### Source material
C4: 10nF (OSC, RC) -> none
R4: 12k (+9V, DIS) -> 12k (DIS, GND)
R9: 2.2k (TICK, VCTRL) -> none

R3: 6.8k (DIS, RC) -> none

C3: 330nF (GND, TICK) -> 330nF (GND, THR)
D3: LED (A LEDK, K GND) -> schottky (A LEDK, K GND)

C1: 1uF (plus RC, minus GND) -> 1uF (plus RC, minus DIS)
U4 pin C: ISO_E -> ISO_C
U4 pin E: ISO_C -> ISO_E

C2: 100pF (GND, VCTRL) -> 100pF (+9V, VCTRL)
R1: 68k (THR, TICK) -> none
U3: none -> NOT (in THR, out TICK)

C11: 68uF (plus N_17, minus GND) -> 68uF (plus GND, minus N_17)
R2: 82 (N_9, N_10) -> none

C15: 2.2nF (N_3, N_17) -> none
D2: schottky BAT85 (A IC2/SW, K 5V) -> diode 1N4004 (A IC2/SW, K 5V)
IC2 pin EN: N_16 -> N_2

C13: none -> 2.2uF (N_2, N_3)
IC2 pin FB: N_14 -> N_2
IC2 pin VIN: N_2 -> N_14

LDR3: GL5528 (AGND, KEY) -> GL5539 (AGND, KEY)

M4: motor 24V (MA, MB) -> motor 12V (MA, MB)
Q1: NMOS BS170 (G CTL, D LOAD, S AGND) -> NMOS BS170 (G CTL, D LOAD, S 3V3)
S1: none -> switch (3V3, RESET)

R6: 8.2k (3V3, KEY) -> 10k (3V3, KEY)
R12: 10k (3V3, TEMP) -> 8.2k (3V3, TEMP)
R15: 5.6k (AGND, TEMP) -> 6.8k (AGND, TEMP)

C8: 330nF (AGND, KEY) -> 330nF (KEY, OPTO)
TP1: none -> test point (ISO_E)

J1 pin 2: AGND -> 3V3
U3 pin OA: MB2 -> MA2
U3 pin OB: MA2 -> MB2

### Exercise details
Reproduce the material above exactly, beginning at its first line and ending with the line that holds "U4 pin E: ISO_C -> ISO_E". Include nothing else.

### Task result
C4: 10nF (OSC, RC) -> none
R4: 12k (+9V, DIS) -> 12k (DIS, GND)
R9: 2.2k (TICK, VCTRL) -> none

R3: 6.8k (DIS, RC) -> none

C3: 330nF (GND, TICK) -> 330nF (GND, THR)
D3: LED (A LEDK, K GND) -> schottky (A LEDK, K GND)

C1: 1uF (plus RC, minus GND) -> 1uF (plus RC, minus DIS)
U4 pin C: ISO_E -> ISO_C
U4 pin E: ISO_C -> ISO_E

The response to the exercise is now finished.